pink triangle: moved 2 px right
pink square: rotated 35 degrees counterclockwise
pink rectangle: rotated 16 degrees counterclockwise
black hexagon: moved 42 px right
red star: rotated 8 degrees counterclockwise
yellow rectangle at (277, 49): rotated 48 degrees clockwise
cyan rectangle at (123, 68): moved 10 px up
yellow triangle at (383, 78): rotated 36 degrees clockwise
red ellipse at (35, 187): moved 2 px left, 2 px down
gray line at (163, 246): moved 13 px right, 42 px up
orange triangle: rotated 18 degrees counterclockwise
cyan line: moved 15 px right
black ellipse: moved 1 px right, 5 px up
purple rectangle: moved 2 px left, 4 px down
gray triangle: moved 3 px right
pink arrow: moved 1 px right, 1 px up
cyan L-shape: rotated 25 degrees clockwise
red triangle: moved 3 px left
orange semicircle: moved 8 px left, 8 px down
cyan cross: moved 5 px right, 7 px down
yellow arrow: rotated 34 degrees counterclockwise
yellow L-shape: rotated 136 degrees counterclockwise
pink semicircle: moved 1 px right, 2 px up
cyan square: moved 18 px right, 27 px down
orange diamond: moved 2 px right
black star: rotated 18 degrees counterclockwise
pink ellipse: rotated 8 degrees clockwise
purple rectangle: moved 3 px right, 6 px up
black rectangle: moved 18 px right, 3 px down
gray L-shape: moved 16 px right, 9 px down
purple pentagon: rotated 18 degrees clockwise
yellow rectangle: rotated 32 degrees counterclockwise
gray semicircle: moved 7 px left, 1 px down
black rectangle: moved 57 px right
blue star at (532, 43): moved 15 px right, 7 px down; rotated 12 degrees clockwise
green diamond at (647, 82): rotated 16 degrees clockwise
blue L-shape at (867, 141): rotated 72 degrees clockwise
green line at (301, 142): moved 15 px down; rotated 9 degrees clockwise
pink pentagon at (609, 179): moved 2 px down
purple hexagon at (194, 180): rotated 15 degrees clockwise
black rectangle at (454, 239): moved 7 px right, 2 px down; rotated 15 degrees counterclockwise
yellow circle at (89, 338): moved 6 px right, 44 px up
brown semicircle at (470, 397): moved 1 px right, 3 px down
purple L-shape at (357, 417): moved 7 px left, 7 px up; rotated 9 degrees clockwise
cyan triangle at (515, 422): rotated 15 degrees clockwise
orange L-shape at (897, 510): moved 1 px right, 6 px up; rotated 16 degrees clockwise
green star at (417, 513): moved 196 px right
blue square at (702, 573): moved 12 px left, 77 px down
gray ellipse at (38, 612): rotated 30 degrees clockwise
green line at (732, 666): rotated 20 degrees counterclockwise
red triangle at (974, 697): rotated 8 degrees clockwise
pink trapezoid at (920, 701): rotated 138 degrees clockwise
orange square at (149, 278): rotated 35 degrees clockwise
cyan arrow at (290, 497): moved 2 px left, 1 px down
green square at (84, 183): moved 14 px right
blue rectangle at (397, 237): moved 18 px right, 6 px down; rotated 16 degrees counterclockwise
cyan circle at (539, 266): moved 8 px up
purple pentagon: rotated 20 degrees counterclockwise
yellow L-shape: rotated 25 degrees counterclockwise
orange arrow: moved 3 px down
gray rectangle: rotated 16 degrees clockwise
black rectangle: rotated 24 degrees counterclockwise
::::::
◆ **TASK TO CARRY OUT**: Copy every line of the records above word for word, in the same order.

◆ **RESPONSE TO THIS TASK**:
pink triangle: moved 2 px right
pink square: rotated 35 degrees counterclockwise
pink rectangle: rotated 16 degrees counterclockwise
black hexagon: moved 42 px right
red star: rotated 8 degrees counterclockwise
yellow rectangle at (277, 49): rotated 48 degrees clockwise
cyan rectangle at (123, 68): moved 10 px up
yellow triangle at (383, 78): rotated 36 degrees clockwise
red ellipse at (35, 187): moved 2 px left, 2 px down
gray line at (163, 246): moved 13 px right, 42 px up
orange triangle: rotated 18 degrees counterclockwise
cyan line: moved 15 px right
black ellipse: moved 1 px right, 5 px up
purple rectangle: moved 2 px left, 4 px down
gray triangle: moved 3 px right
pink arrow: moved 1 px right, 1 px up
cyan L-shape: rotated 25 degrees clockwise
red triangle: moved 3 px left
orange semicircle: moved 8 px left, 8 px down
cyan cross: moved 5 px right, 7 px down
yellow arrow: rotated 34 degrees counterclockwise
yellow L-shape: rotated 136 degrees counterclockwise
pink semicircle: moved 1 px right, 2 px up
cyan square: moved 18 px right, 27 px down
orange diamond: moved 2 px right
black star: rotated 18 degrees counterclockwise
pink ellipse: rotated 8 degrees clockwise
purple rectangle: moved 3 px right, 6 px up
black rectangle: moved 18 px right, 3 px down
gray L-shape: moved 16 px right, 9 px down
purple pentagon: rotated 18 degrees clockwise
yellow rectangle: rotated 32 degrees counterclockwise
gray semicircle: moved 7 px left, 1 px down
black rectangle: moved 57 px right
blue star at (532, 43): moved 15 px right, 7 px down; rotated 12 degrees clockwise
green diamond at (647, 82): rotated 16 degrees clockwise
blue L-shape at (867, 141): rotated 72 degrees clockwise
green line at (301, 142): moved 15 px down; rotated 9 degrees clockwise
pink pentagon at (609, 179): moved 2 px down
purple hexagon at (194, 180): rotated 15 degrees clockwise
black rectangle at (454, 239): moved 7 px right, 2 px down; rotated 15 degrees counterclockwise
yellow circle at (89, 338): moved 6 px right, 44 px up
brown semicircle at (470, 397): moved 1 px right, 3 px down
purple L-shape at (357, 417): moved 7 px left, 7 px up; rotated 9 degrees clockwise
cyan triangle at (515, 422): rotated 15 degrees clockwise
orange L-shape at (897, 510): moved 1 px right, 6 px up; rotated 16 degrees clockwise
green star at (417, 513): moved 196 px right
blue square at (702, 573): moved 12 px left, 77 px down
gray ellipse at (38, 612): rotated 30 degrees clockwise
green line at (732, 666): rotated 20 degrees counterclockwise
red triangle at (974, 697): rotated 8 degrees clockwise
pink trapezoid at (920, 701): rotated 138 degrees clockwise
orange square at (149, 278): rotated 35 degrees clockwise
cyan arrow at (290, 497): moved 2 px left, 1 px down
green square at (84, 183): moved 14 px right
blue rectangle at (397, 237): moved 18 px right, 6 px down; rotated 16 degrees counterclockwise
cyan circle at (539, 266): moved 8 px up
purple pentagon: rotated 20 degrees counterclockwise
yellow L-shape: rotated 25 degrees counterclockwise
orange arrow: moved 3 px down
gray rectangle: rotated 16 degrees clockwise
black rectangle: rotated 24 degrees counterclockwise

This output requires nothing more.